ACTION ITEM: Go through the listing and repeat each entry exactly, but include no pictures.

------------------------

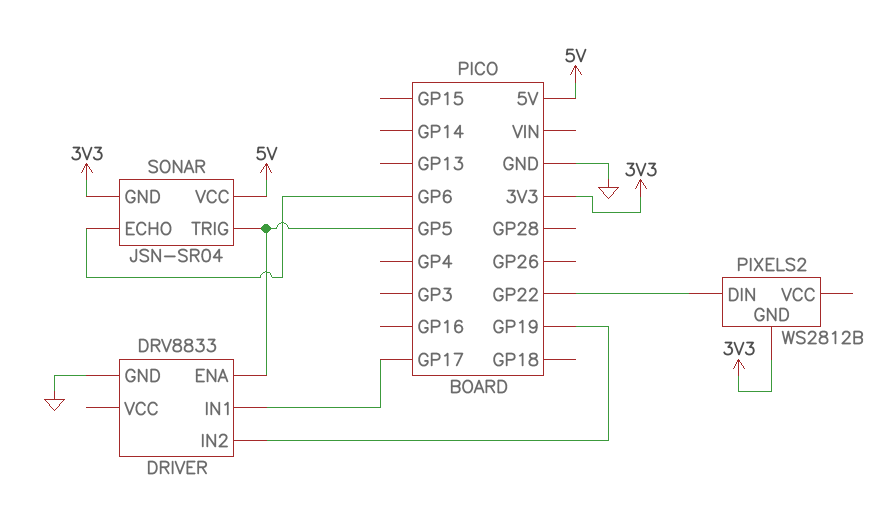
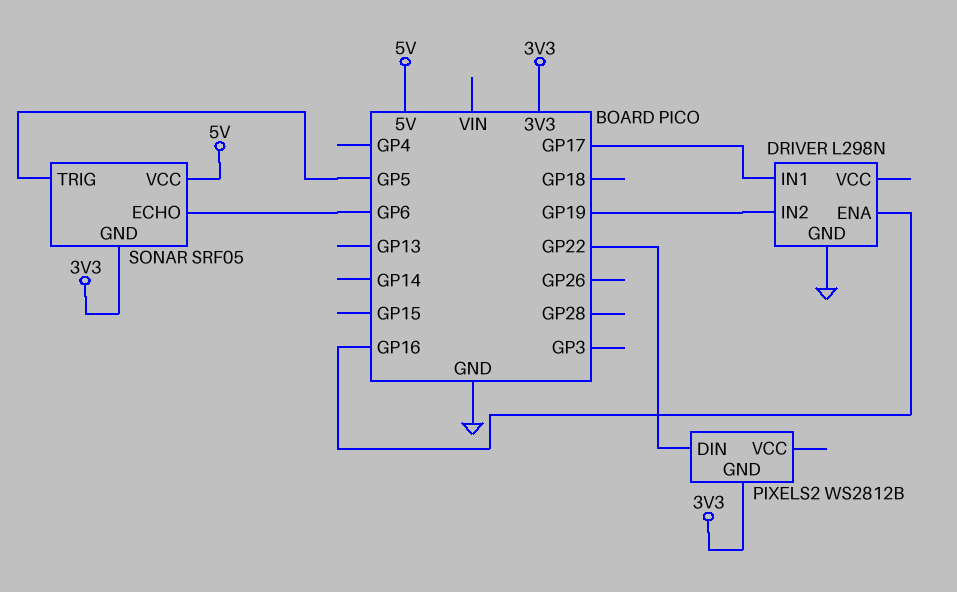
DRIVER: DRV8833 -> L298N
DRIVER pin ENA: GP5 -> GP16
SONAR: JSN-SR04 -> SRF05

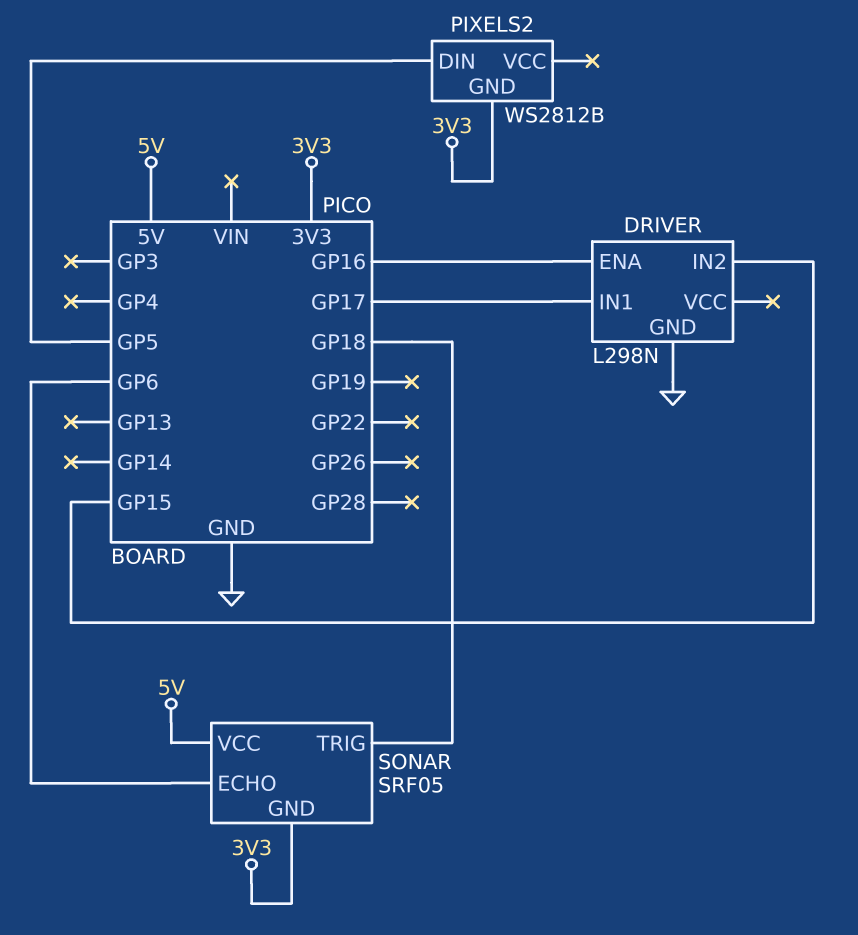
DRIVER pin IN2: GP19 -> GP15
PIXELS2 pin DIN: GP22 -> GP5
SONAR pin TRIG: GP5 -> GP18

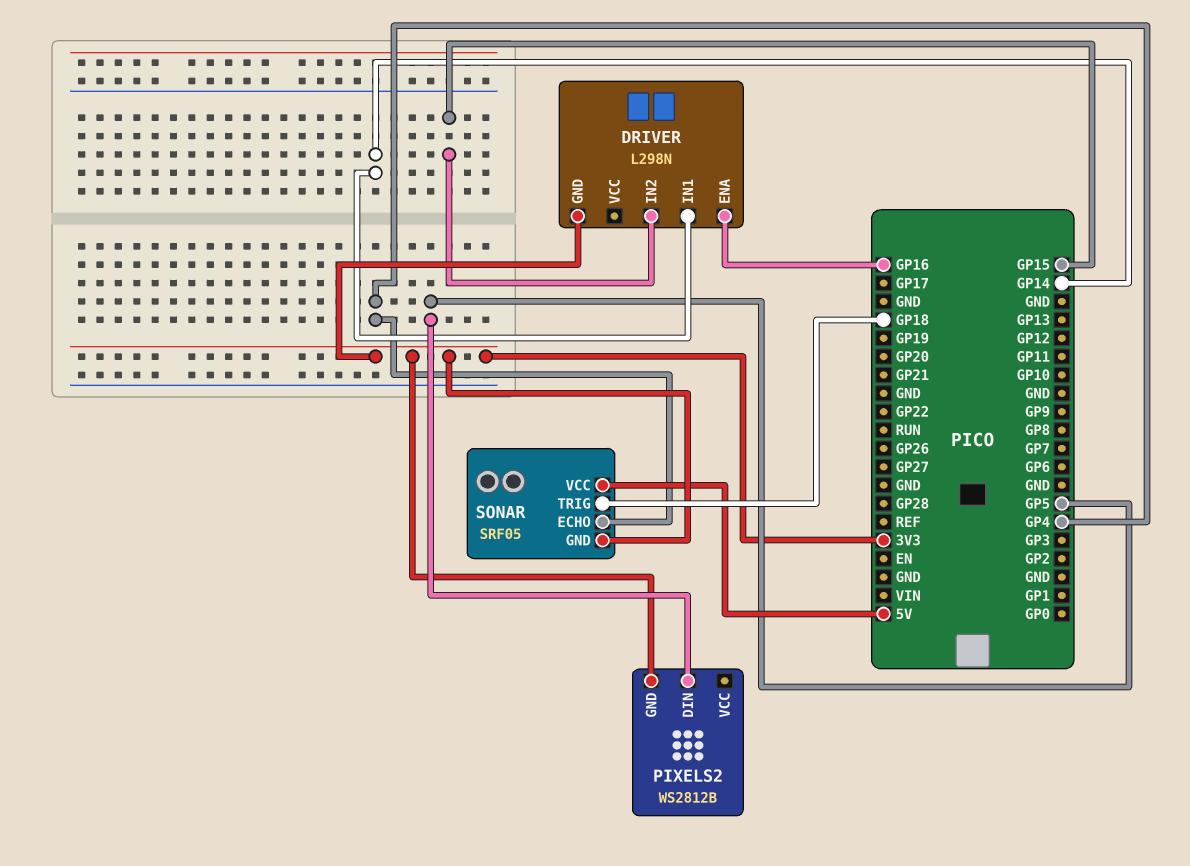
DRIVER pin GND: GND -> 3V3
DRIVER pin IN1: GP17 -> GP14
SONAR pin ECHO: GP6 -> GP4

------------------------

FINAL ANSWER:
DRIVER: DRV8833 -> L298N
DRIVER pin ENA: GP5 -> GP16
SONAR: JSN-SR04 -> SRF05

DRIVER pin IN2: GP19 -> GP15
PIXELS2 pin DIN: GP22 -> GP5
SONAR pin TRIG: GP5 -> GP18

DRIVER pin GND: GND -> 3V3
DRIVER pin IN1: GP17 -> GP14
SONAR pin ECHO: GP6 -> GP4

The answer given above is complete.